_Exercise directions_. Whenever the word "moved" appears in a line of the listing, copy that line.

_Data supplied_.
:::::
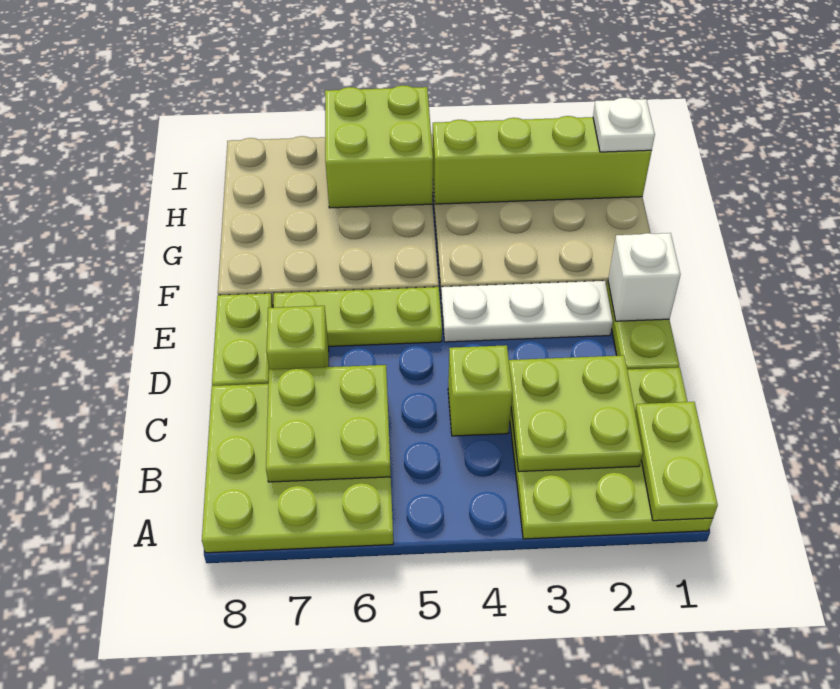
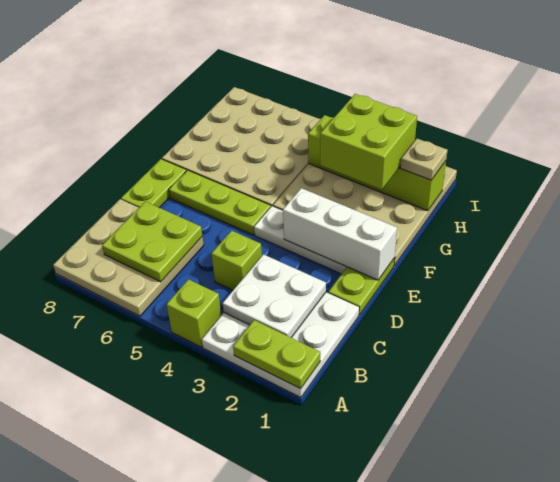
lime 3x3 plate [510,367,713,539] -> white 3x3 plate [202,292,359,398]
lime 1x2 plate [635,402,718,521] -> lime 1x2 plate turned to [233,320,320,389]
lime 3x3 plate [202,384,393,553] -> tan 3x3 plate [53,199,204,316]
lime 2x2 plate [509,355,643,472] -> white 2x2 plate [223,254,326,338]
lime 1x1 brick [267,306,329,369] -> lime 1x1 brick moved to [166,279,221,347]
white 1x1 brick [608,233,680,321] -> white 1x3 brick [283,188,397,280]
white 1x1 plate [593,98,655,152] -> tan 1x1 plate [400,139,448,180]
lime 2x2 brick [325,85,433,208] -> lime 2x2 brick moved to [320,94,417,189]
:::::
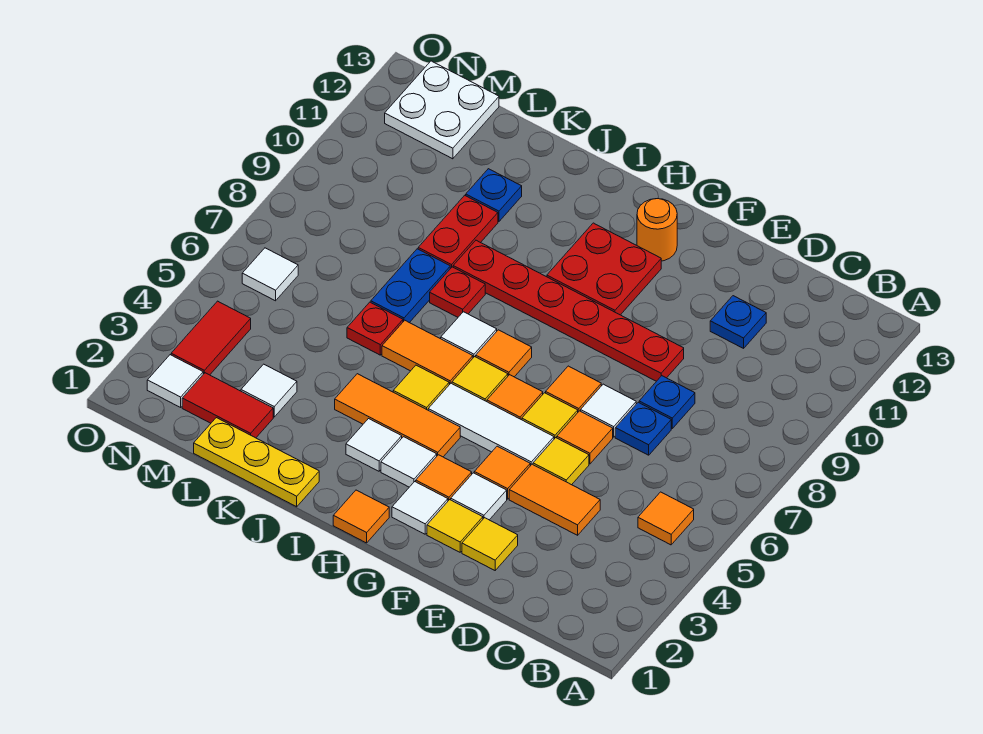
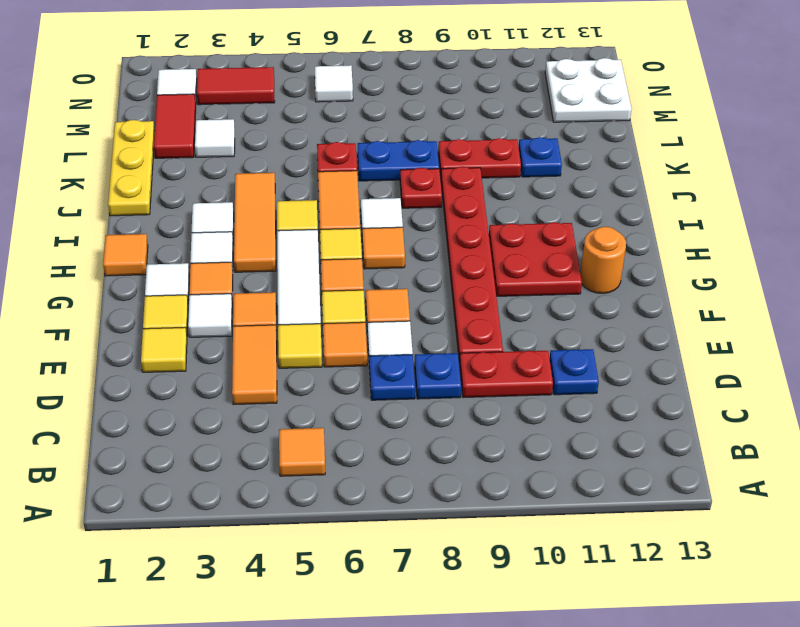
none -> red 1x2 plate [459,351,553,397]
:::::
_Exercise answer_.
lime 1x1 brick [267,306,329,369] -> lime 1x1 brick moved to [166,279,221,347]
lime 2x2 brick [325,85,433,208] -> lime 2x2 brick moved to [320,94,417,189]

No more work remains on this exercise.